_Problem_
Exactly the line with "black tree [774,160,817,229]" and the lines that follow it, through the closing line of the entries, should be restated, with nothing left out or added.

_Provided records_

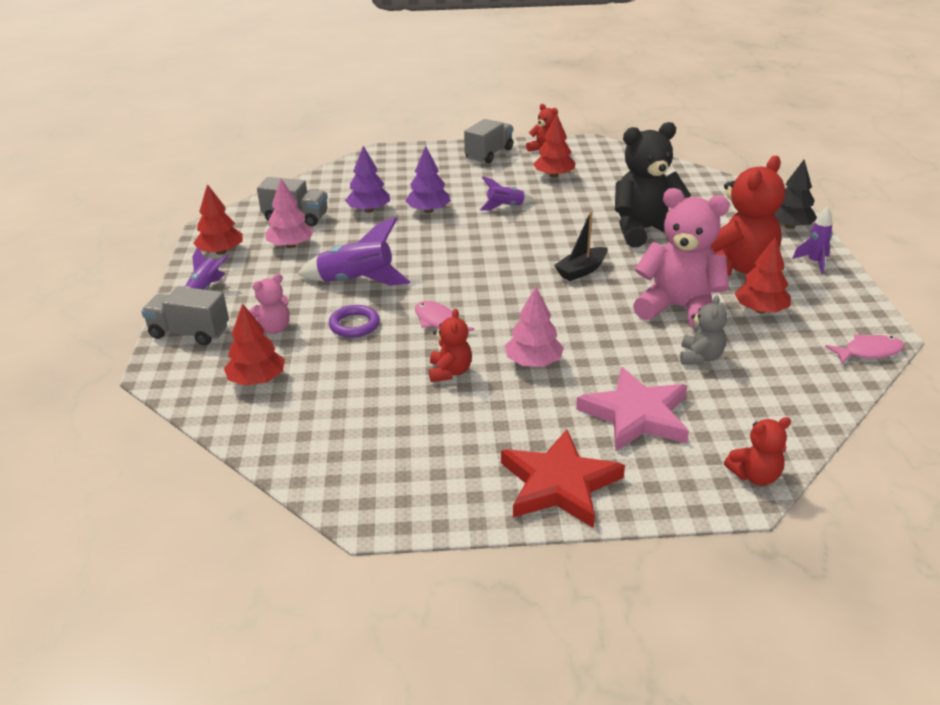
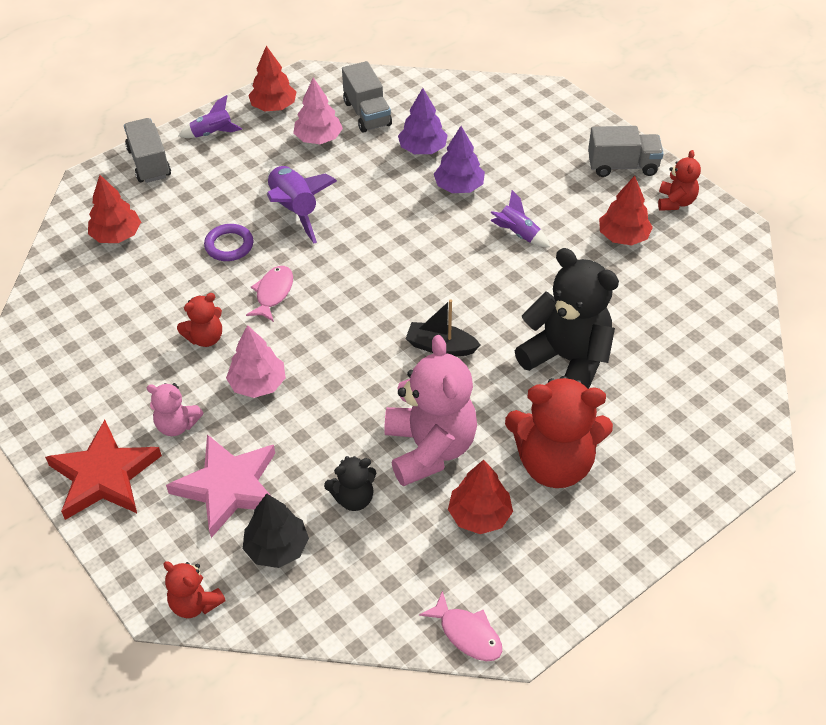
camera: 55 degrees right, 15 degrees up
pink teddy bear [249,274,290,334] -> pink teddy bear moved to [147,383,203,436]
grey teddy bear [680,295,727,364] -> black teddy bear [324,456,376,511]
black tree [774,160,817,229] -> black tree moved to [243,494,309,568]
purple rocket [792,206,833,274] -> none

_Finished task_
black tree [774,160,817,229] -> black tree moved to [243,494,309,568]
purple rocket [792,206,833,274] -> none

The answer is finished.